### Task input

+---+

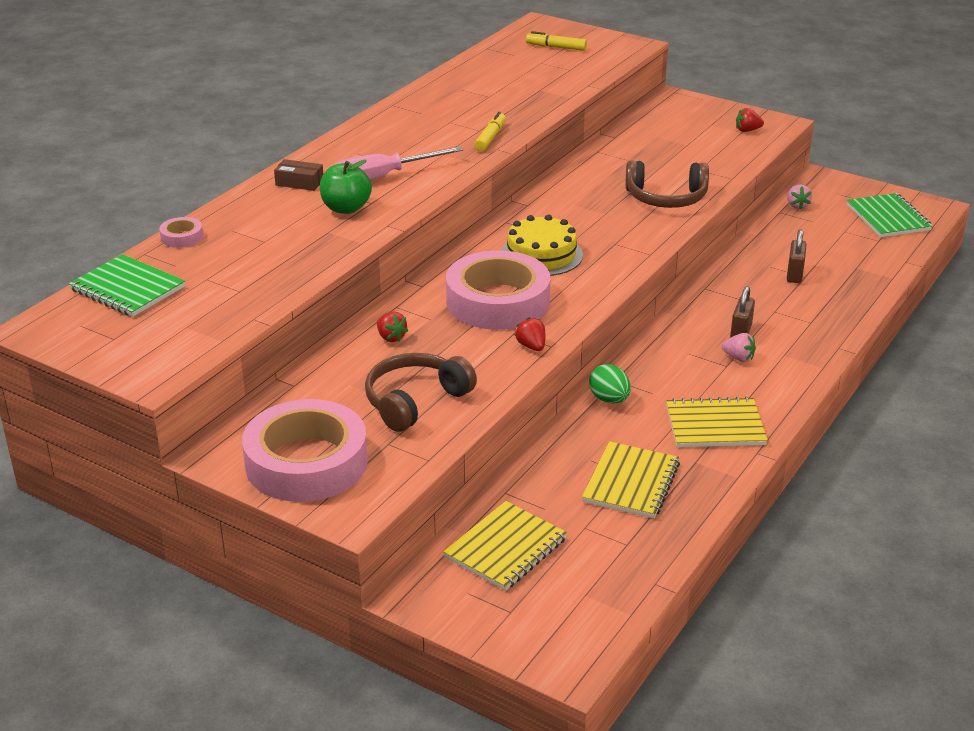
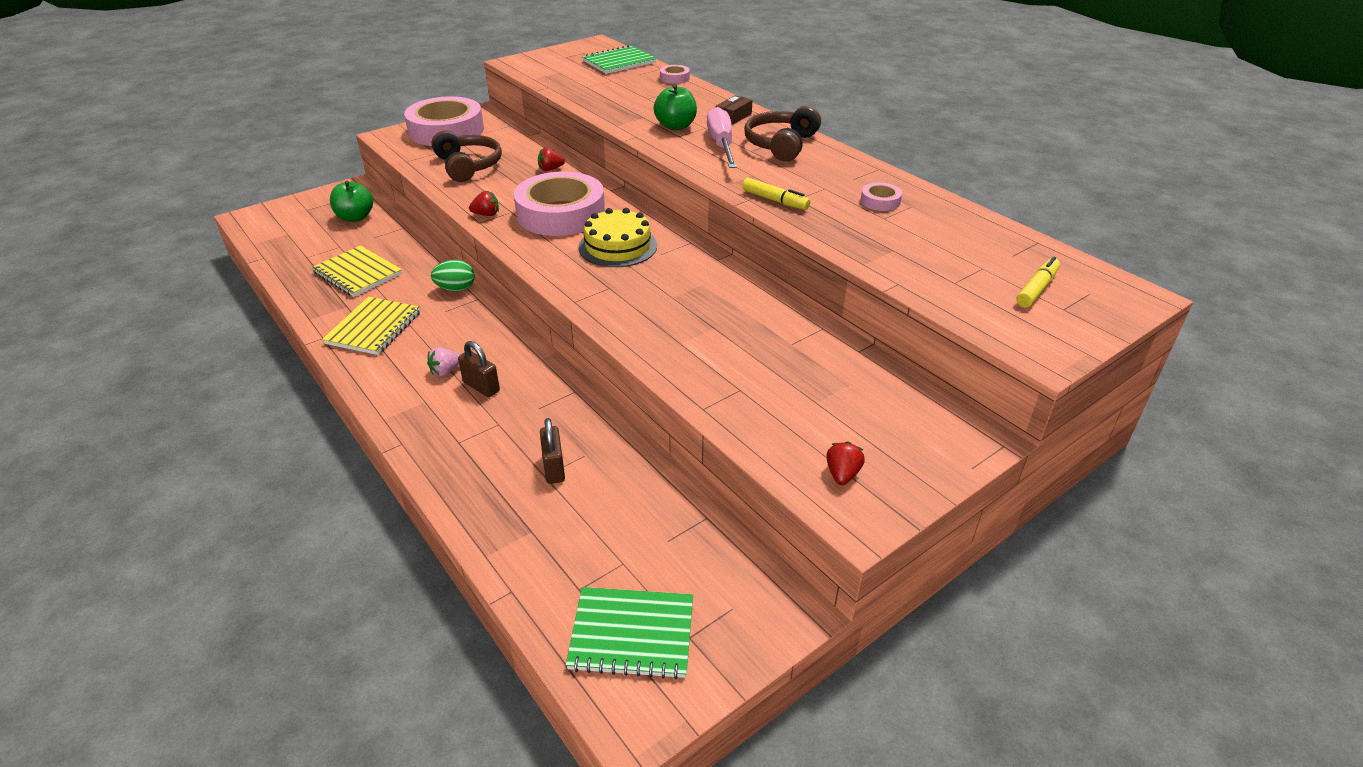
camera: 110 degrees right, 5 degrees up
(459, 99) = (880, 201): none -> pink tape
(505, 548) = (355, 217): yellow notebook -> green apple
(666, 198) = (681, 343): brown headphones -> brown headphones (781, 144)
(794, 274) = (554, 468): brown padlock -> brown padlock turned 45 degrees clockwise
(797, 205) = (715, 543): pink strawberry -> none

+---+

Which lines of the records above contain the word "brown"? Report each one.

### Solution
(666, 198) = (681, 343): brown headphones -> brown headphones (781, 144)
(794, 274) = (554, 468): brown padlock -> brown padlock turned 45 degrees clockwise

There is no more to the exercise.